> _Entries supplied_:
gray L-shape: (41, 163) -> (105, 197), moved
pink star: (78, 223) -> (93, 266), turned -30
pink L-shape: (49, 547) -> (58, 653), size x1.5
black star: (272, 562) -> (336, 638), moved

---

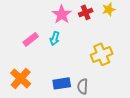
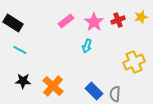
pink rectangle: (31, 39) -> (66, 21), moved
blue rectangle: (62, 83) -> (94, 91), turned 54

---

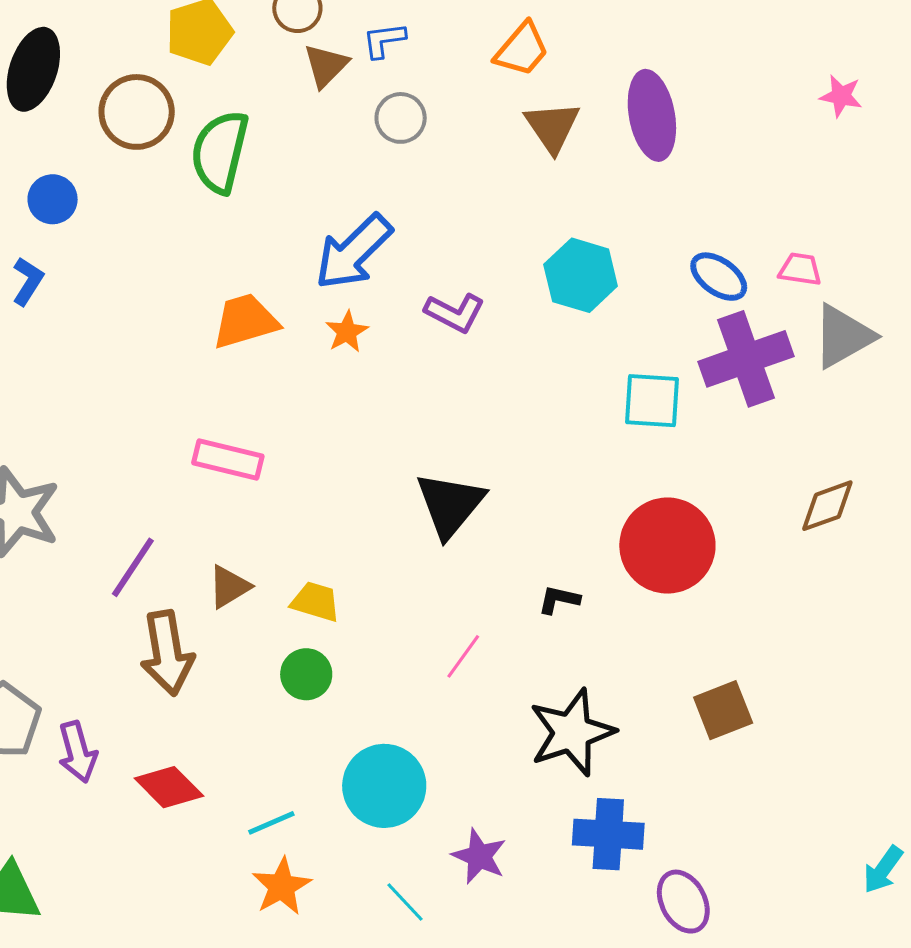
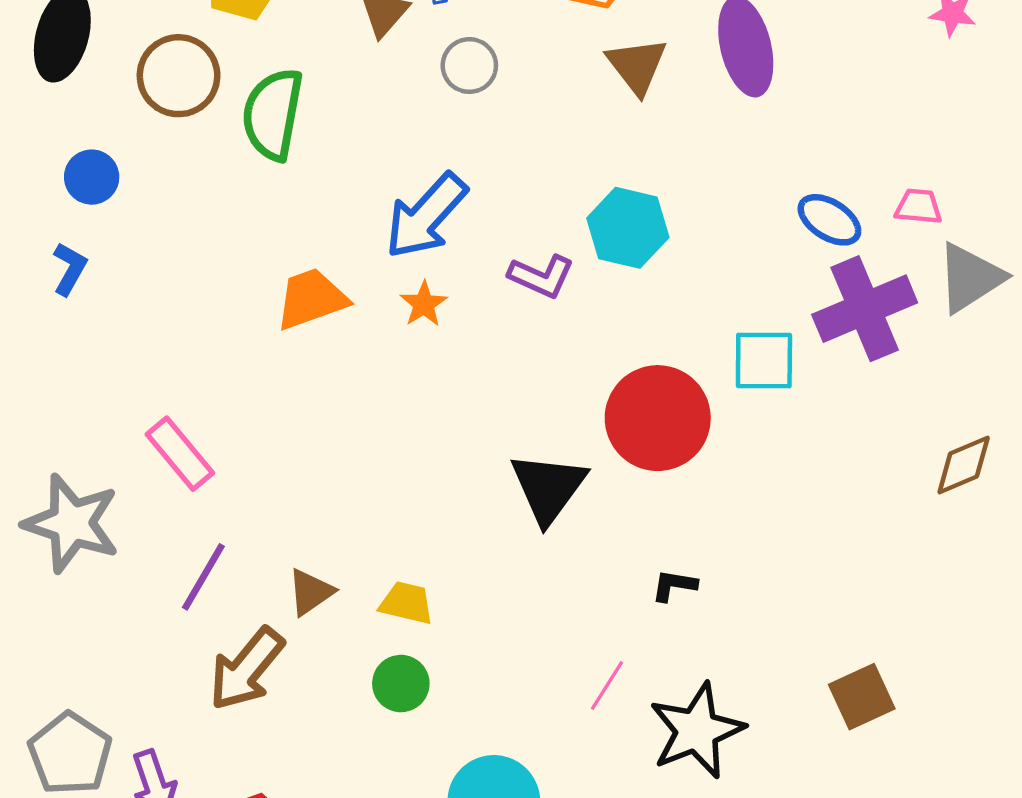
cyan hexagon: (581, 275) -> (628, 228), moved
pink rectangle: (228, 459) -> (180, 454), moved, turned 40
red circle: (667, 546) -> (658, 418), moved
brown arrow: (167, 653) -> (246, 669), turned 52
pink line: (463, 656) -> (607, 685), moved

> _Problem_: Starting at the line above that contains "cyan hexagon: (581, 275) -> (628, 228), moved", repeat each line exactly up to and including the line that contains "pink line: (463, 656) -> (607, 685), moved", and stop there.

> _Solution to this exercise_:
cyan hexagon: (581, 275) -> (628, 228), moved
pink rectangle: (228, 459) -> (180, 454), moved, turned 40
red circle: (667, 546) -> (658, 418), moved
brown arrow: (167, 653) -> (246, 669), turned 52
pink line: (463, 656) -> (607, 685), moved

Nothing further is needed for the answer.